*EXERCISE INSTRUCTIONS:*
Skip the images and repeat every entry word for word.

════════

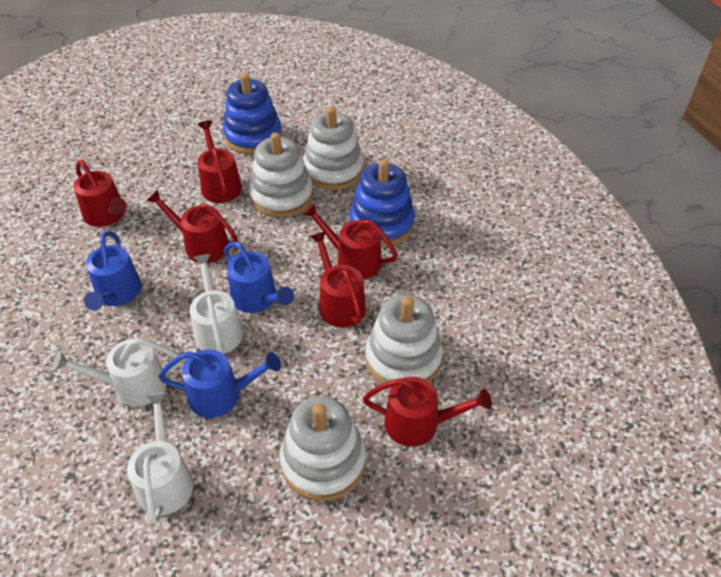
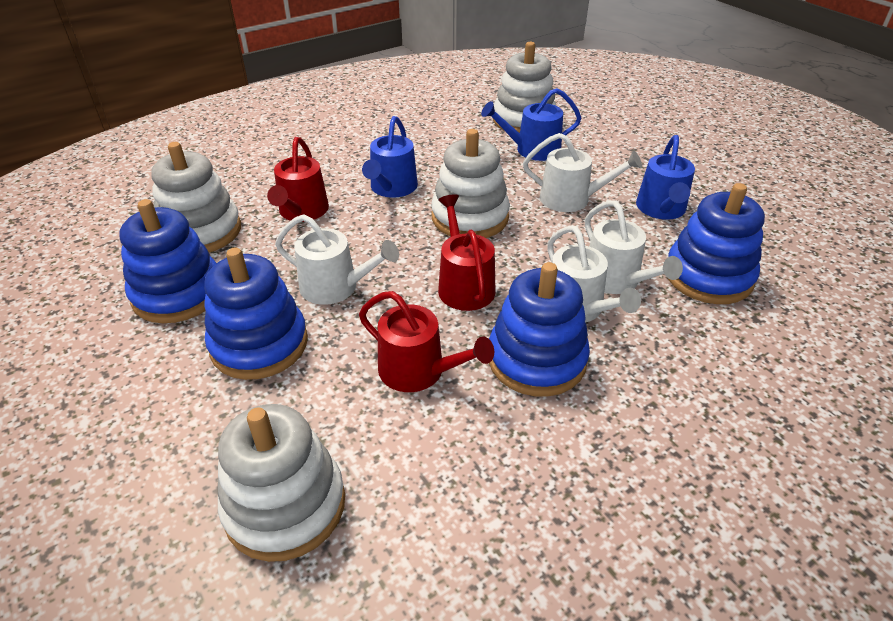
blue stacking toy: 2 -> 4
red watering can: 6 -> 3
white watering can: 3 -> 4

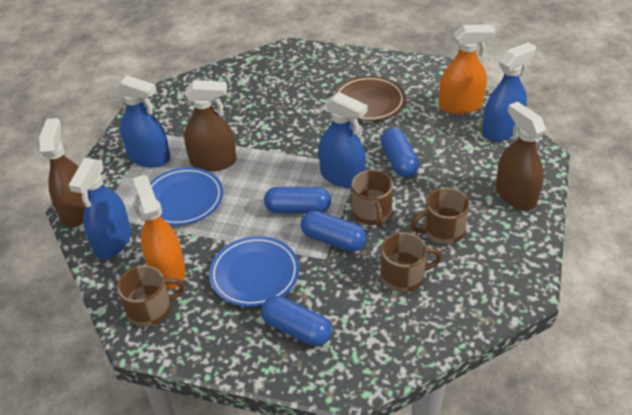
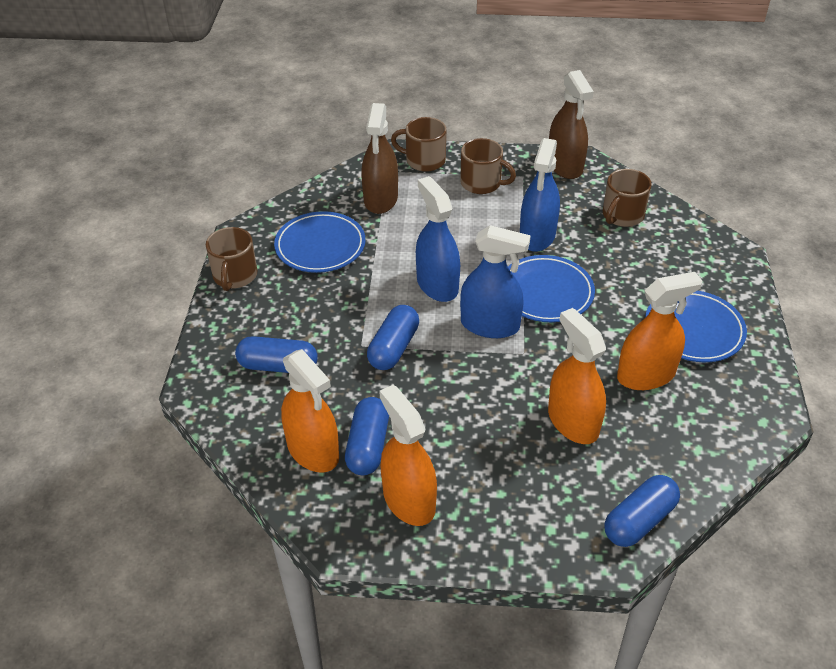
blue plate: 2 -> 3
blue spray bottle: 4 -> 3
brown plate: 1 -> 0
brown spray bottle: 3 -> 2
orange spray bottle: 2 -> 4

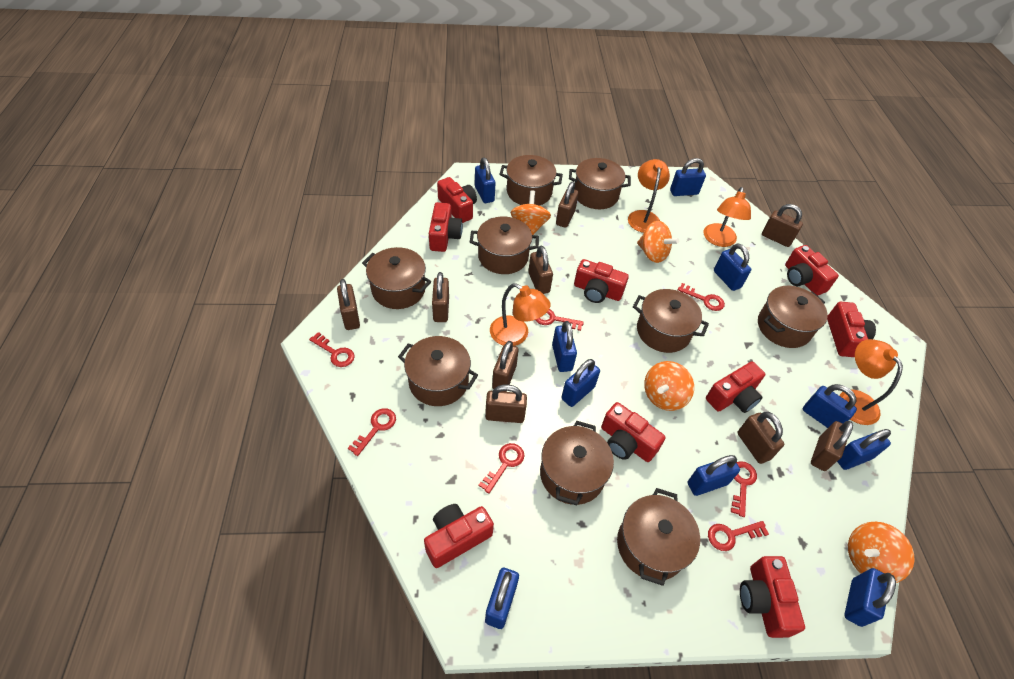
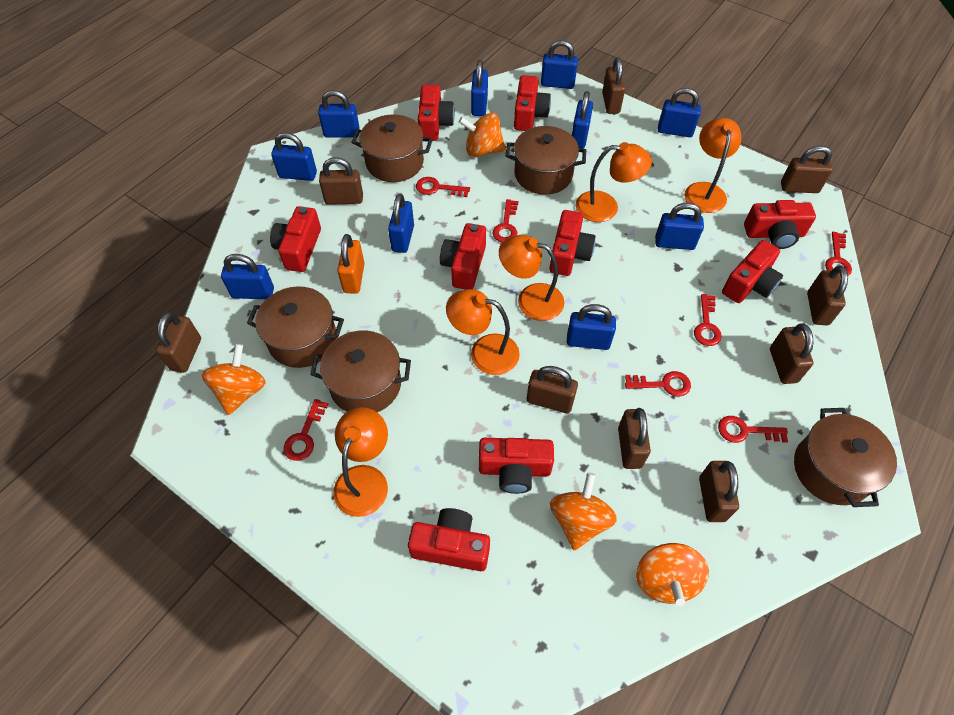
brown pot: 9 -> 5
orange lamp: 4 -> 5
orange padlock: 0 -> 1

════════

*ANSWER:*
blue stacking toy: 2 -> 4
red watering can: 6 -> 3
white watering can: 3 -> 4

blue plate: 2 -> 3
blue spray bottle: 4 -> 3
brown plate: 1 -> 0
brown spray bottle: 3 -> 2
orange spray bottle: 2 -> 4

brown pot: 9 -> 5
orange lamp: 4 -> 5
orange padlock: 0 -> 1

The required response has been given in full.